- **Material provided**:
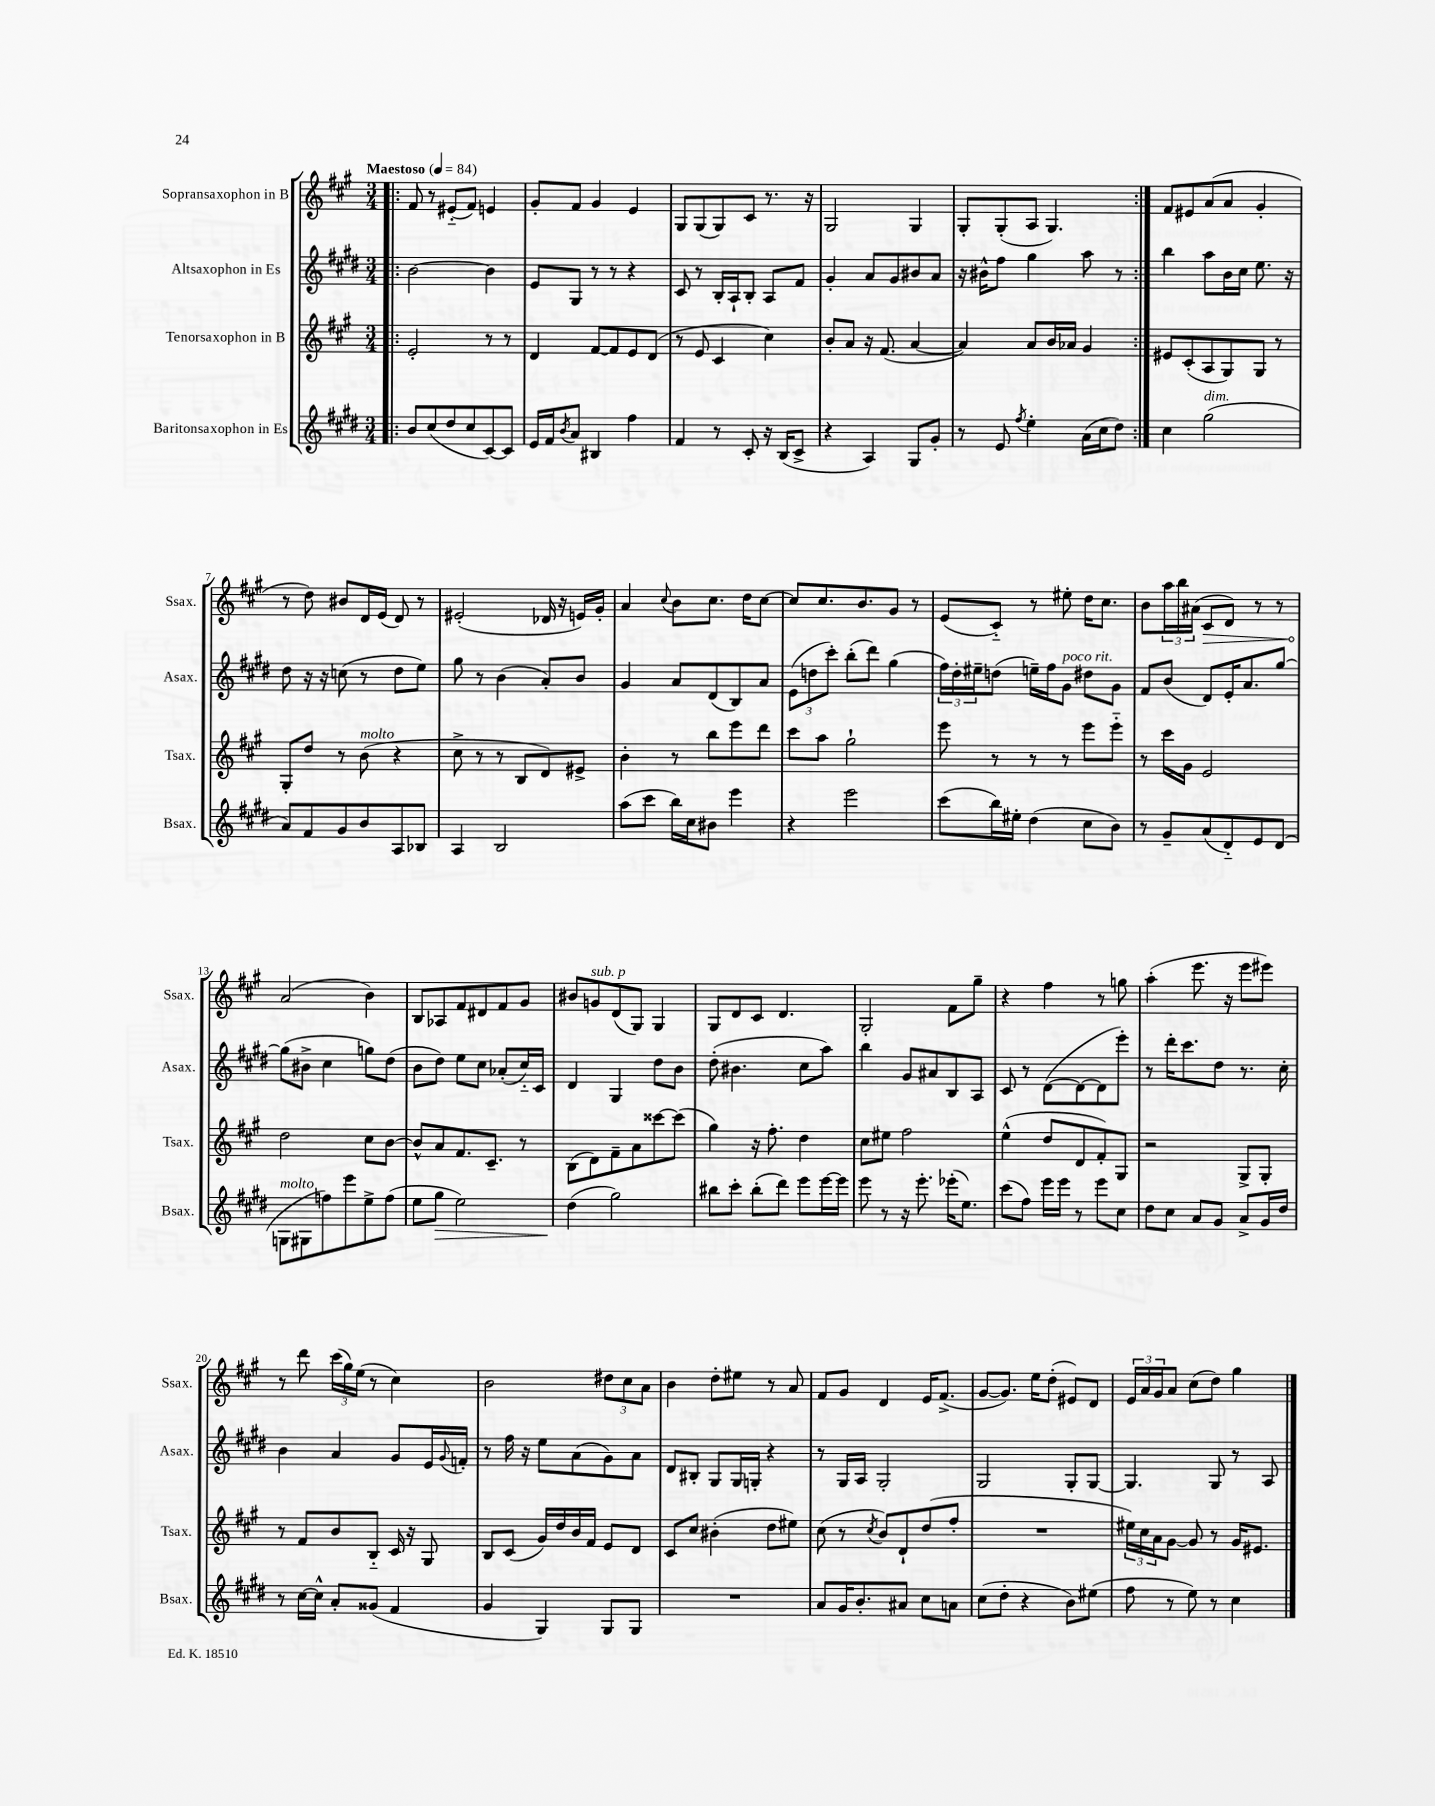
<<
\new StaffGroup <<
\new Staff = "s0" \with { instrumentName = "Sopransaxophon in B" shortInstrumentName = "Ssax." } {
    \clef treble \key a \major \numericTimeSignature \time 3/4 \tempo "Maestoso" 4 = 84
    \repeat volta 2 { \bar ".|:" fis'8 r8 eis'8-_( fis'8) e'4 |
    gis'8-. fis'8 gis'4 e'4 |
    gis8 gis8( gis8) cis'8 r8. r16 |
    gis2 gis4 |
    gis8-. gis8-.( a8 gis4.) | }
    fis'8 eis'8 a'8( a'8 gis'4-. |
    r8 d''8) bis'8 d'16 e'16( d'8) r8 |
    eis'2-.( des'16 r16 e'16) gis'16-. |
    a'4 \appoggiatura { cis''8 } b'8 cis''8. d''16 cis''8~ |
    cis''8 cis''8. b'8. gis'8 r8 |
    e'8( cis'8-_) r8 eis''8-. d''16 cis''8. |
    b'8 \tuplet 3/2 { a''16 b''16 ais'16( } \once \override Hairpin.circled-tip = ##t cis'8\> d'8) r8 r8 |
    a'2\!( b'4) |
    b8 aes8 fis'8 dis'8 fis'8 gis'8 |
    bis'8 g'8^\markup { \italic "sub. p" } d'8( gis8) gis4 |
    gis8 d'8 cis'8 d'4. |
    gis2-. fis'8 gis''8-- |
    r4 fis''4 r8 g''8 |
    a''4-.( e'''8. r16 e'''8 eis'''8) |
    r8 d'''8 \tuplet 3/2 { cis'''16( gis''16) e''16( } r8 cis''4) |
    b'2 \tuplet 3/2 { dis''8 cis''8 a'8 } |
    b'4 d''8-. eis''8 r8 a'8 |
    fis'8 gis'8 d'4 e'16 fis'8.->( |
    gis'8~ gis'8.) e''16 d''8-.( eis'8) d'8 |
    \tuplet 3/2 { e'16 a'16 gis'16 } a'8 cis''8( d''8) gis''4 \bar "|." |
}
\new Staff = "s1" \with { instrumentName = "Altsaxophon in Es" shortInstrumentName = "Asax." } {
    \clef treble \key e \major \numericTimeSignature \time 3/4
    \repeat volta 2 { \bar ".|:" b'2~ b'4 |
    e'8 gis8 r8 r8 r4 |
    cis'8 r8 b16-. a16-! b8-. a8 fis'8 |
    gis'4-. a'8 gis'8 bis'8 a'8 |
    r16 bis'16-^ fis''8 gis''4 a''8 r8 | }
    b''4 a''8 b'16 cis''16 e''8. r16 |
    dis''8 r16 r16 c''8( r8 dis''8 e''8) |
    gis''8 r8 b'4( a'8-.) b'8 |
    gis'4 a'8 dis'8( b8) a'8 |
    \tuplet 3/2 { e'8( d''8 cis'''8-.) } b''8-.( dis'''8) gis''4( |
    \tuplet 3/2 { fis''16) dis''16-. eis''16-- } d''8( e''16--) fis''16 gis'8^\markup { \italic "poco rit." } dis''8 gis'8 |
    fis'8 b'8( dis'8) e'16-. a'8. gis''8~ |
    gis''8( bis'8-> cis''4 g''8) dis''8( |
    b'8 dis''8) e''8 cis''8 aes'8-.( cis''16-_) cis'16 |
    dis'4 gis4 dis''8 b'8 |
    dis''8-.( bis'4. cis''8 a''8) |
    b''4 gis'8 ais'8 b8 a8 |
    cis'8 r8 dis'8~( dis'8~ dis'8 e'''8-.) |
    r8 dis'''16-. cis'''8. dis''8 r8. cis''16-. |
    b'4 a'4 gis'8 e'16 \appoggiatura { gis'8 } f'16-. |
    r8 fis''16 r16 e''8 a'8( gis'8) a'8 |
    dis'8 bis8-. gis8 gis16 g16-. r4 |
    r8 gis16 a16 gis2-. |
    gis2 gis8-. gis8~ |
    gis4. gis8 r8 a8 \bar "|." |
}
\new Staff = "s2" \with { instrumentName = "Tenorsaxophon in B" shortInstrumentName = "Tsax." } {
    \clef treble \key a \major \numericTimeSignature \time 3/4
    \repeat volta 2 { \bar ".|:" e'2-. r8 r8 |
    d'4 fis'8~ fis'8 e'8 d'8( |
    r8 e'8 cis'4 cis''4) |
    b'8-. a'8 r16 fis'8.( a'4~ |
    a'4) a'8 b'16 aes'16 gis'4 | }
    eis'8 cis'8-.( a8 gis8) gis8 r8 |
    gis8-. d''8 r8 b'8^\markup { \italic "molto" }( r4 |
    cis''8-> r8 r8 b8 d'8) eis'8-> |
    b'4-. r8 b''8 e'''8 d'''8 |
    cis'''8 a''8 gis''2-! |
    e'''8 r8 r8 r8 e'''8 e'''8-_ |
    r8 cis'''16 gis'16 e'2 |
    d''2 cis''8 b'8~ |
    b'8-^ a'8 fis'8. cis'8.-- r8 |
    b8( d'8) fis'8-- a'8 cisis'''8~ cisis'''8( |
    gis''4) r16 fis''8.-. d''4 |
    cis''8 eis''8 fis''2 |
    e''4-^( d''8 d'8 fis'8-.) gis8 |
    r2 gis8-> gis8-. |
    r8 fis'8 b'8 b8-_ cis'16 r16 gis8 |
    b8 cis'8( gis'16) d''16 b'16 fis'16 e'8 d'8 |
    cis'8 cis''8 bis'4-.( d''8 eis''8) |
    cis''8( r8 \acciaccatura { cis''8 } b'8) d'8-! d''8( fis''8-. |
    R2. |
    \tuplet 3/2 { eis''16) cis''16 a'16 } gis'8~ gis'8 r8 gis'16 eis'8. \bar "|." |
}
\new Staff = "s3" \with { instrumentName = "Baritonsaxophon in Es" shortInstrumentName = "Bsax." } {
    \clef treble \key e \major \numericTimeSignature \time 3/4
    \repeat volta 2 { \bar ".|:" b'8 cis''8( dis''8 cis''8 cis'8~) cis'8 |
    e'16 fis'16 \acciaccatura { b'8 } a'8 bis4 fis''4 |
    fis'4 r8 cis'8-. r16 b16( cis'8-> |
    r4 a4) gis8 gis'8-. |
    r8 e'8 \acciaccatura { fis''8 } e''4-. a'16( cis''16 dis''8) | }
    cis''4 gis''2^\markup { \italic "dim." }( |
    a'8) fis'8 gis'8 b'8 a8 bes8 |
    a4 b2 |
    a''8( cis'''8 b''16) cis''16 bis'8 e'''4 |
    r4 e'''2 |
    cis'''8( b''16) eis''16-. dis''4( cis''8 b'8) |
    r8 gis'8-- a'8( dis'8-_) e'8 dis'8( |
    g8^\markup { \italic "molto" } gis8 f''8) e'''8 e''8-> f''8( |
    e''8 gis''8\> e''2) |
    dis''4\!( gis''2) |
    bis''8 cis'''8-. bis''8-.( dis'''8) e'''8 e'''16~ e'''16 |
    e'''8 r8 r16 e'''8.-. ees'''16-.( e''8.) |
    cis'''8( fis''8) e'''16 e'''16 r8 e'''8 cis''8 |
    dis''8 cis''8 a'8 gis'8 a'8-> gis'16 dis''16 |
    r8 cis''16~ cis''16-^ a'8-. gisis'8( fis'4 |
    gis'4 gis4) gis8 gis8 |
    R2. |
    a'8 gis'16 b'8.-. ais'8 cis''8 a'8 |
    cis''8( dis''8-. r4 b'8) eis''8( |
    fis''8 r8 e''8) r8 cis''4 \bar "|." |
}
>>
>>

- **What you should do**: Reproduce the records verbatim, beginning at their start and ending with the line containing "fis'8 b'8( dis'8) e'16-. a'8. gis''8~ |", both ends included. Omit the pictures from your output.

- **Full response**:
<<
\new StaffGroup <<
\new Staff = "s0" \with { instrumentName = "Sopransaxophon in B" shortInstrumentName = "Ssax." } {
    \clef treble \key a \major \numericTimeSignature \time 3/4 \tempo "Maestoso" 4 = 84
    \repeat volta 2 { \bar ".|:" fis'8 r8 eis'8-_( fis'8) e'4 |
    gis'8-. fis'8 gis'4 e'4 |
    gis8 gis8( gis8) cis'8 r8. r16 |
    gis2 gis4 |
    gis8-. gis8-.( a8 gis4.) | }
    fis'8 eis'8 a'8( a'8 gis'4-. |
    r8 d''8) bis'8 d'16 e'16( d'8) r8 |
    eis'2-.( des'16 r16 e'16) gis'16-. |
    a'4 \appoggiatura { cis''8 } b'8 cis''8. d''16 cis''8~ |
    cis''8 cis''8. b'8. gis'8 r8 |
    e'8( cis'8-_) r8 eis''8-. d''16 cis''8. |
    b'8 \tuplet 3/2 { a''16 b''16 ais'16( } \once \override Hairpin.circled-tip = ##t cis'8\> d'8) r8 r8 |
    a'2\!( b'4) |
    b8 aes8 fis'8 dis'8 fis'8 gis'8 |
    bis'8 g'8^\markup { \italic "sub. p" } d'8( gis8) gis4 |
    gis8 d'8 cis'8 d'4. |
    gis2-. fis'8 gis''8-- |
    r4 fis''4 r8 g''8 |
    a''4-.( e'''8. r16 e'''8 eis'''8) |
    r8 d'''8 \tuplet 3/2 { cis'''16( gis''16) e''16( } r8 cis''4) |
    b'2 \tuplet 3/2 { dis''8 cis''8 a'8 } |
    b'4 d''8-. eis''8 r8 a'8 |
    fis'8 gis'8 d'4 e'16 fis'8.->( |
    gis'8~ gis'8.) e''16 d''8-.( eis'8) d'8 |
    \tuplet 3/2 { e'16 a'16 gis'16 } a'8 cis''8( d''8) gis''4 \bar "|." |
}
\new Staff = "s1" \with { instrumentName = "Altsaxophon in Es" shortInstrumentName = "Asax." } {
    \clef treble \key e \major \numericTimeSignature \time 3/4
    \repeat volta 2 { \bar ".|:" b'2~ b'4 |
    e'8 gis8 r8 r8 r4 |
    cis'8 r8 b16-. a16-! b8-. a8 fis'8 |
    gis'4-. a'8 gis'8 bis'8 a'8 |
    r16 bis'16-^ fis''8 gis''4 a''8 r8 | }
    b''4 a''8 b'16 cis''16 e''8. r16 |
    dis''8 r16 r16 c''8( r8 dis''8 e''8) |
    gis''8 r8 b'4( a'8-.) b'8 |
    gis'4 a'8 dis'8( b8) a'8 |
    \tuplet 3/2 { e'8( d''8 cis'''8-.) } b''8-.( dis'''8) gis''4( |
    \tuplet 3/2 { fis''16) dis''16-. eis''16-- } d''8( e''16--) fis''16 gis'8^\markup { \italic "poco rit." } dis''8 gis'8 |
    fis'8 b'8( dis'8) e'16-. a'8. gis''8~ |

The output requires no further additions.